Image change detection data
——————————

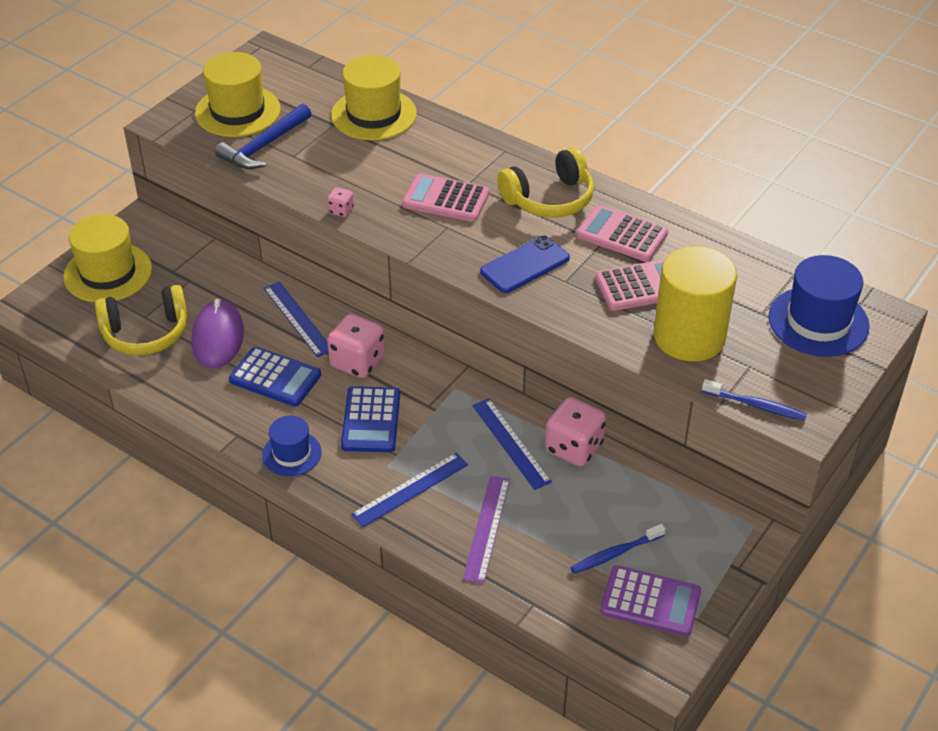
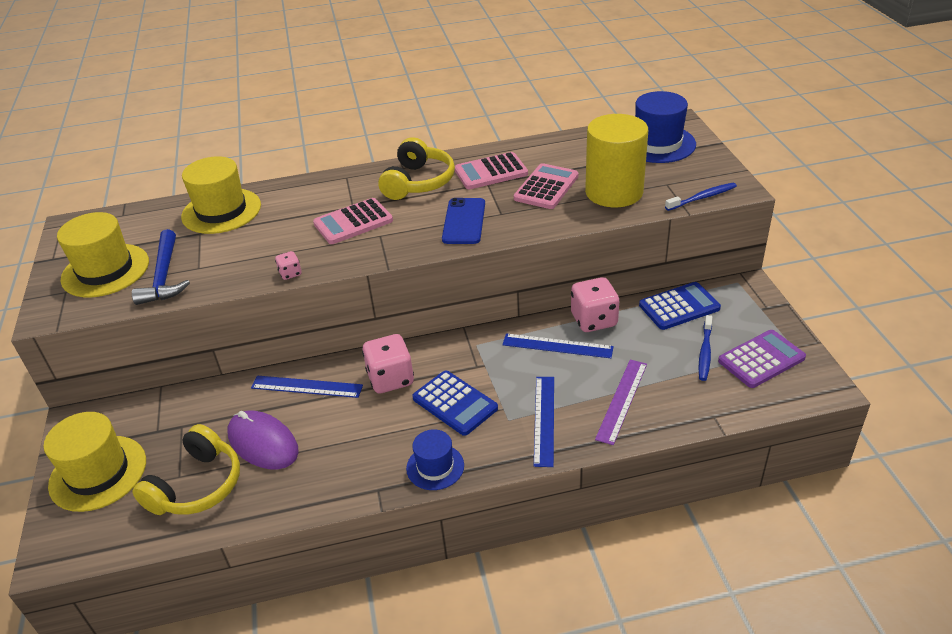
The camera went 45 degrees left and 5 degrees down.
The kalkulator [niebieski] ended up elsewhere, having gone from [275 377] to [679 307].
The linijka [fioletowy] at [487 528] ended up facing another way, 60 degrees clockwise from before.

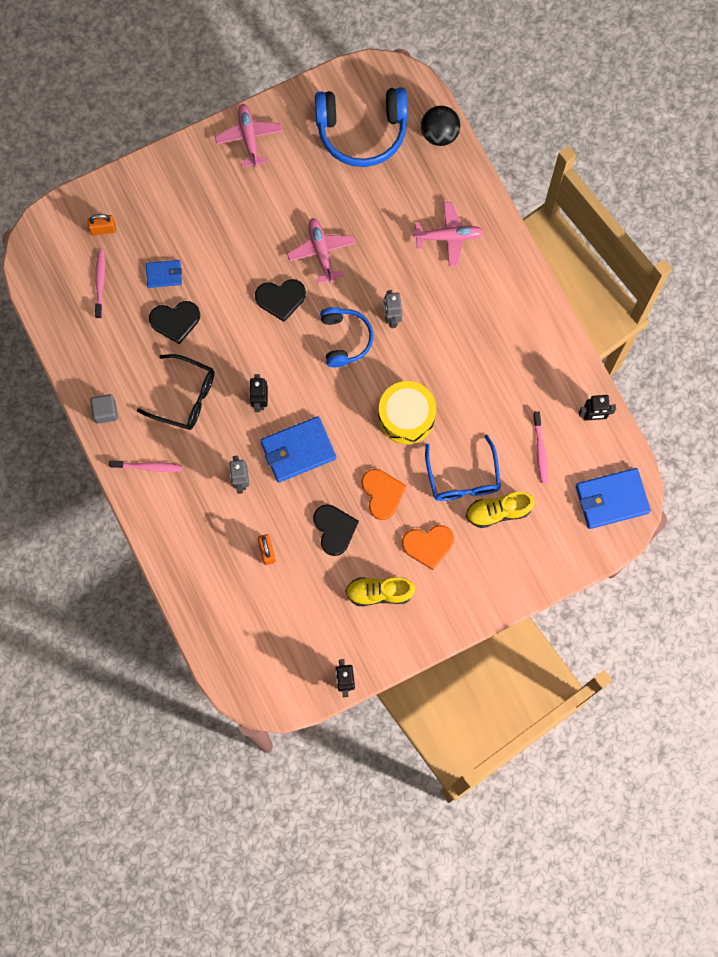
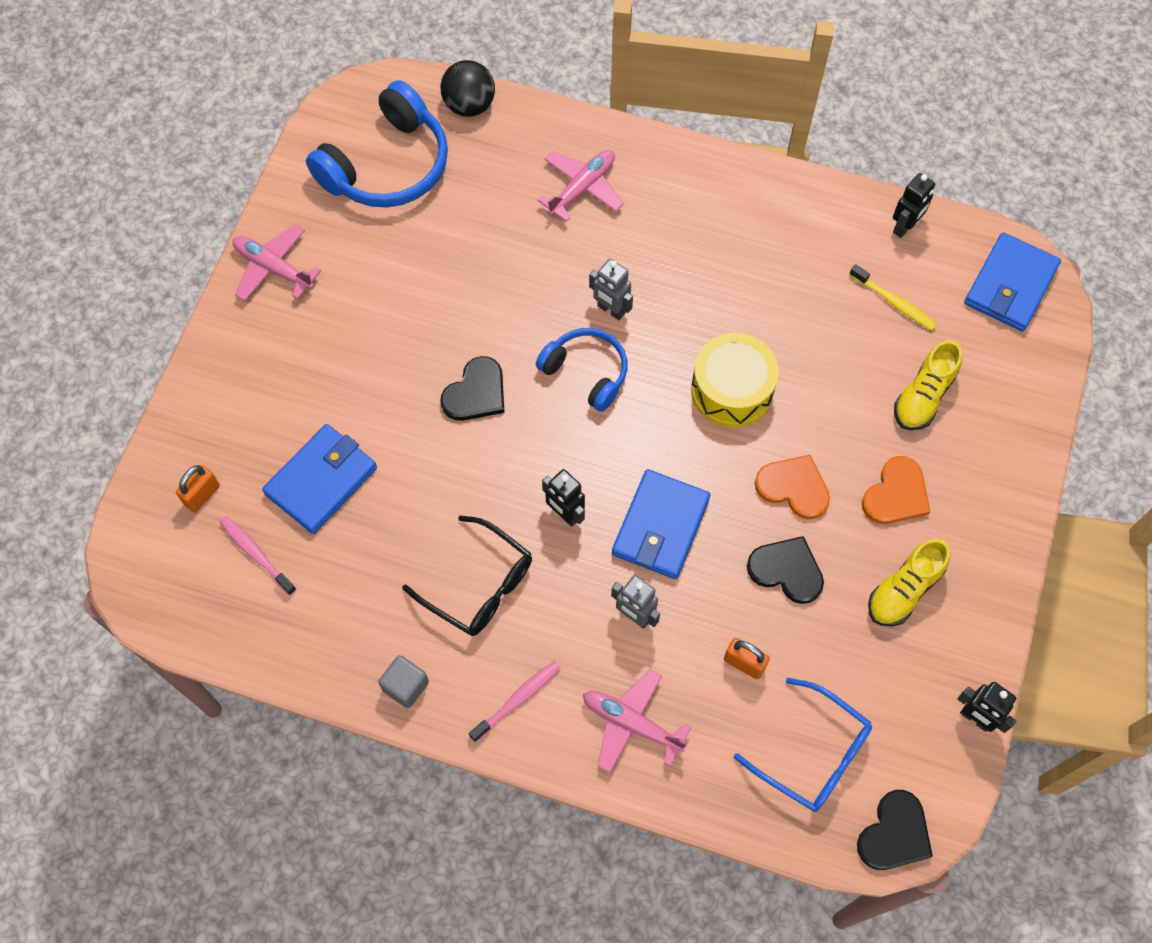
The camera went 45 degrees left and 10 degrees down.
The okulary [czarny] at [185 397] ended up facing another way, 60 degrees clockwise from before.
The size of the portfel [niebieski] at [164 274] changed by a factor of 1.81.
The serce [czarny] ended up elsewhere, having gone from [175 321] to [894 834].
The samolot [różowy] ended up elsewhere, having gone from [321 252] to [631 723].
The okulary [niebieski] ended up elsewhere, having gone from [463 478] to [813 754].
What was the szczoteczka do zębów [różowy] at [540 450] turned into the szczoteczka do zębów [żółty] at [893 302].

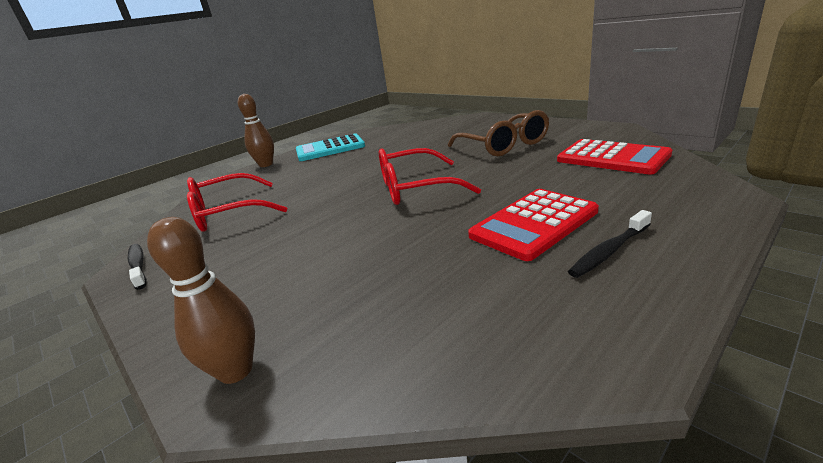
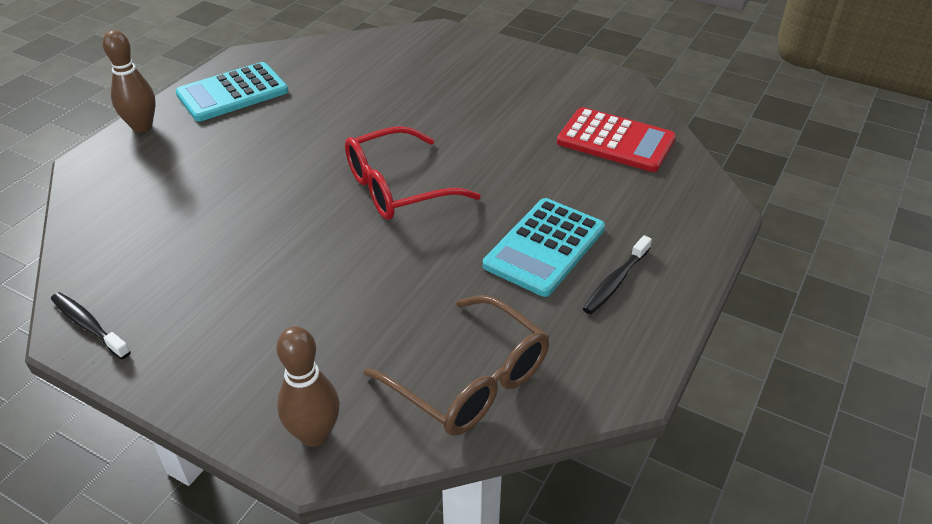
The camera went 20 degrees left and 15 degrees up.
The second view lost the okulary [czerwony] at [229 213].
The okulary [brązowy] ended up elsewhere, having gone from [503 145] to [469 380].
What was the kalkulator [czerwony] at [534 224] turned into the kalkulator [turkusowy] at [544 247].

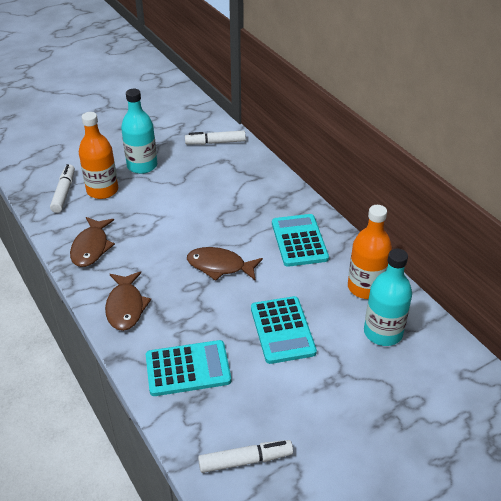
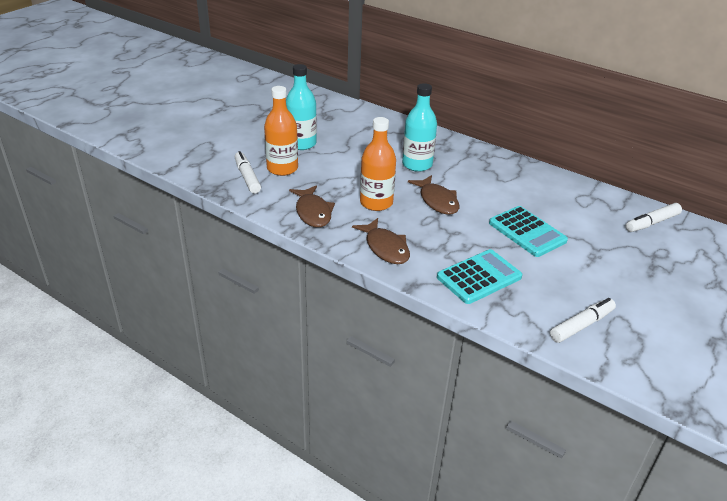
The camera went 25 degrees left and 5 degrees down.
The flamaster [biały] ended up elsewhere, having gone from [215 142] to [651 223].
The ryba [brązowy] at [220 266] ended up facing another way, 105 degrees counterclockwise from before.
The second view lost the kalkulator [turkusowy] at [299 241].
The butelka [pomarańczowy] ended up elsewhere, having gone from [365 287] to [376 203].
The butelka [turkusowy] ended up elsewhere, having gone from [383 332] to [417 164].

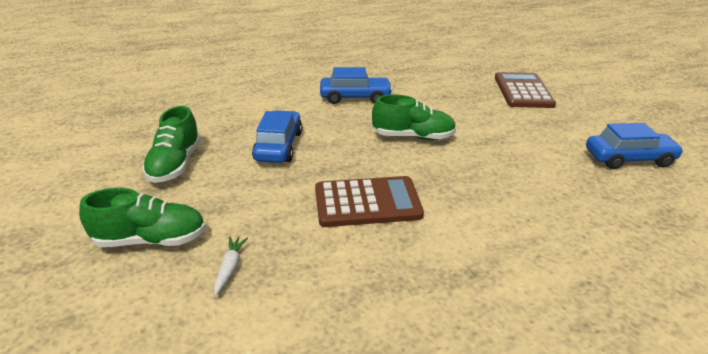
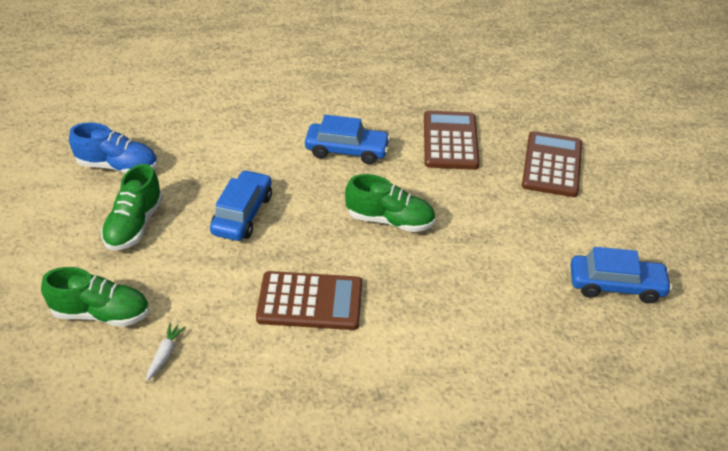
The camera went 10 degrees right and 10 degrees up.
The second view gained the but [niebieski] at [118 166].
The second view gained the kalkulator [brązowy] at [450 141].

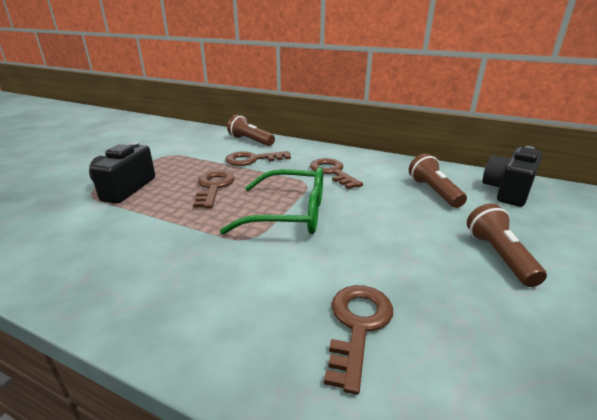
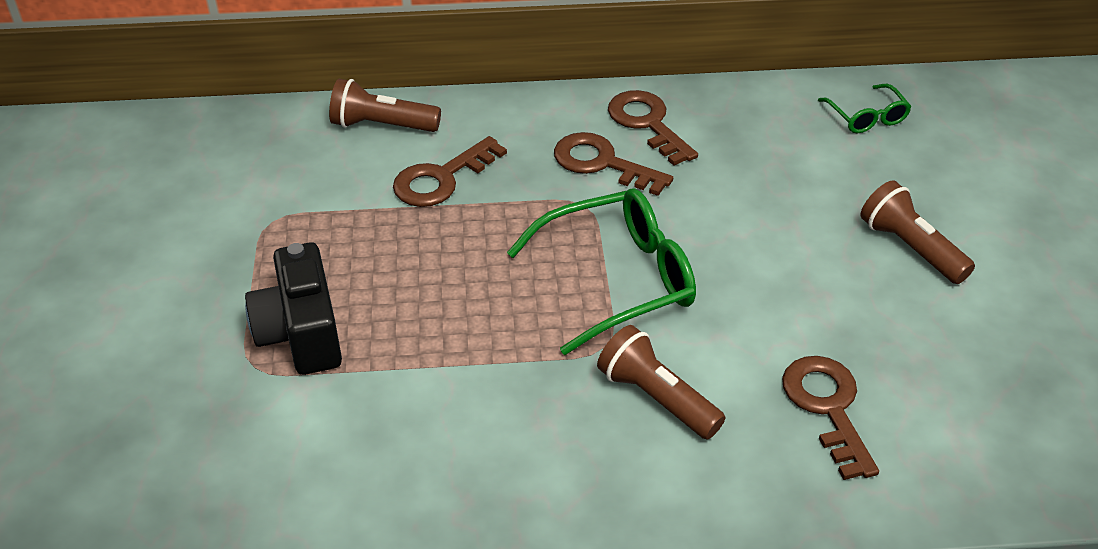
The camera went 30 degrees left and 15 degrees up.
The klucz [brązowy] ended up elsewhere, having gone from [214 187] to [647 123].
The latarka [brązowy] ended up elsewhere, having gone from [434 192] to [657 398].
Where the aparat fotograficzny [czarny] stood at [507 191], the okulary [zielony] came to stand at [866 117].

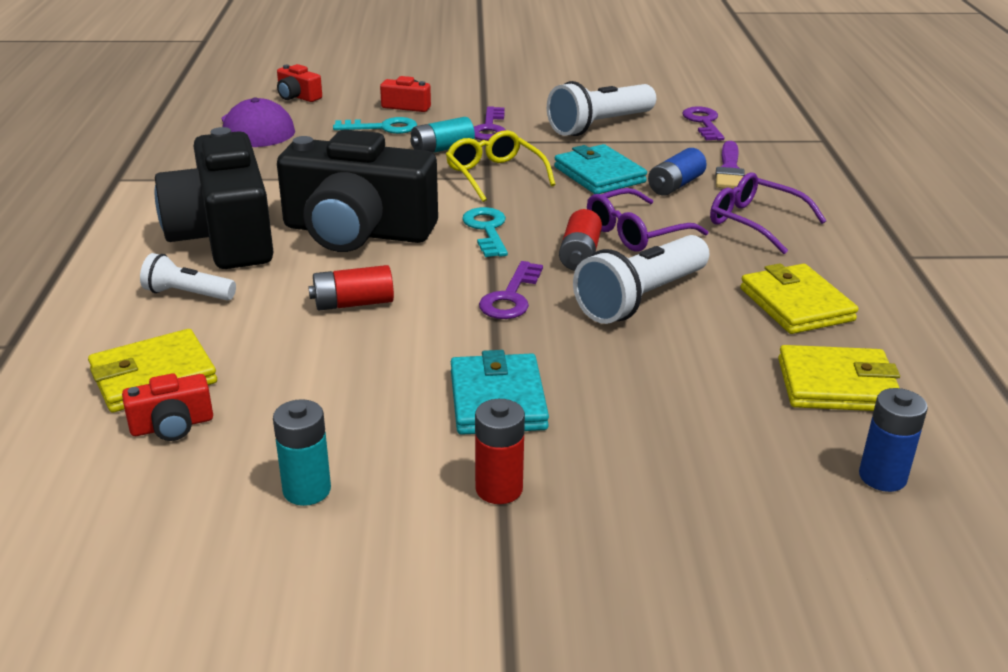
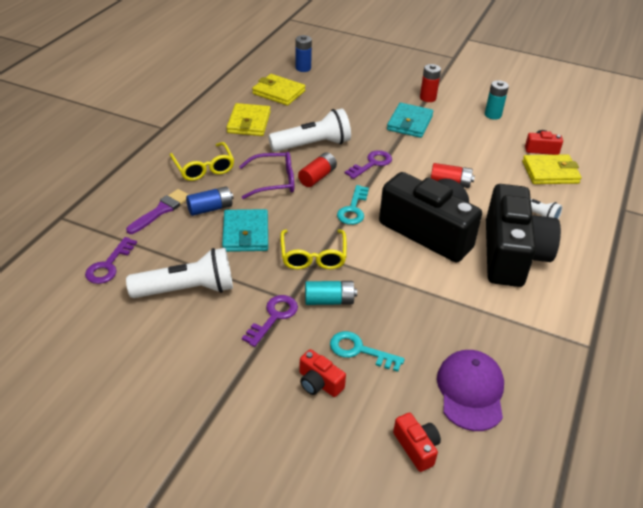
The camera went 155 degrees left and 10 degrees up.
What was the okulary [fioletowy] at [755 222] turned into the okulary [żółty] at [203 168].

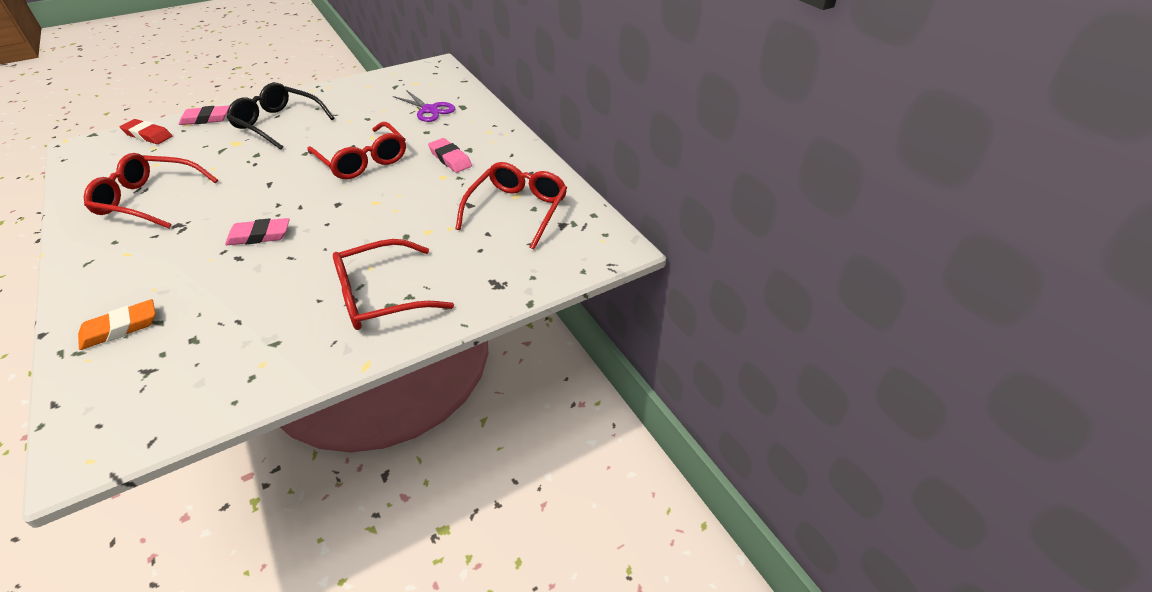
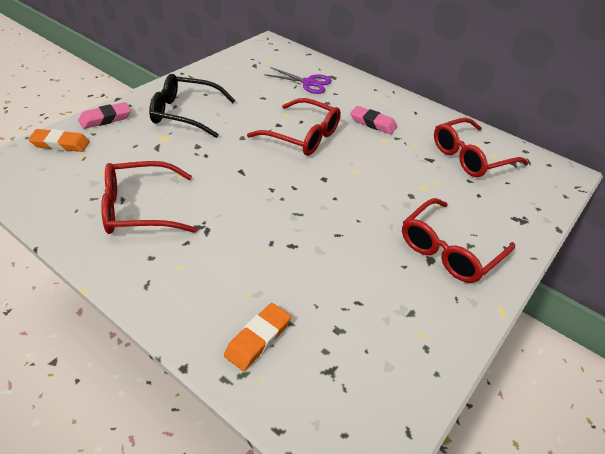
The camera went 25 degrees left and 0 degrees up.
What was the gumka do mazania [czerwony] at [148 135] turned into the gumka do mazania [pomarańczowy] at [60 144].
The second view lost the gumka do mazania [różowy] at [259 236].
The okulary [czerwony] at [517 210] ended up facing another way, 120 degrees counterclockwise from before.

——————————

[Exercise objective]:
Could you repeat the entries word for word, skipping the pictures they contain?

[Output for this task]:
The camera went 45 degrees left and 5 degrees down.
The kalkulator [niebieski] ended up elsewhere, having gone from [275 377] to [679 307].
The linijka [fioletowy] at [487 528] ended up facing another way, 60 degrees clockwise from before.

The camera went 45 degrees left and 10 degrees down.
The okulary [czarny] at [185 397] ended up facing another way, 60 degrees clockwise from before.
The size of the portfel [niebieski] at [164 274] changed by a factor of 1.81.
The serce [czarny] ended up elsewhere, having gone from [175 321] to [894 834].
The samolot [różowy] ended up elsewhere, having gone from [321 252] to [631 723].
The okulary [niebieski] ended up elsewhere, having gone from [463 478] to [813 754].
What was the szczoteczka do zębów [różowy] at [540 450] turned into the szczoteczka do zębów [żółty] at [893 302].

The camera went 20 degrees left and 15 degrees up.
The second view lost the okulary [czerwony] at [229 213].
The okulary [brązowy] ended up elsewhere, having gone from [503 145] to [469 380].
What was the kalkulator [czerwony] at [534 224] turned into the kalkulator [turkusowy] at [544 247].

The camera went 25 degrees left and 5 degrees down.
The flamaster [biały] ended up elsewhere, having gone from [215 142] to [651 223].
The ryba [brązowy] at [220 266] ended up facing another way, 105 degrees counterclockwise from before.
The second view lost the kalkulator [turkusowy] at [299 241].
The butelka [pomarańczowy] ended up elsewhere, having gone from [365 287] to [376 203].
The butelka [turkusowy] ended up elsewhere, having gone from [383 332] to [417 164].

The camera went 10 degrees right and 10 degrees up.
The second view gained the but [niebieski] at [118 166].
The second view gained the kalkulator [brązowy] at [450 141].

The camera went 30 degrees left and 15 degrees up.
The klucz [brązowy] ended up elsewhere, having gone from [214 187] to [647 123].
The latarka [brązowy] ended up elsewhere, having gone from [434 192] to [657 398].
Where the aparat fotograficzny [czarny] stood at [507 191], the okulary [zielony] came to stand at [866 117].

The camera went 155 degrees left and 10 degrees up.
What was the okulary [fioletowy] at [755 222] turned into the okulary [żółty] at [203 168].

The camera went 25 degrees left and 0 degrees up.
What was the gumka do mazania [czerwony] at [148 135] turned into the gumka do mazania [pomarańczowy] at [60 144].
The second view lost the gumka do mazania [różowy] at [259 236].
The okulary [czerwony] at [517 210] ended up facing another way, 120 degrees counterclockwise from before.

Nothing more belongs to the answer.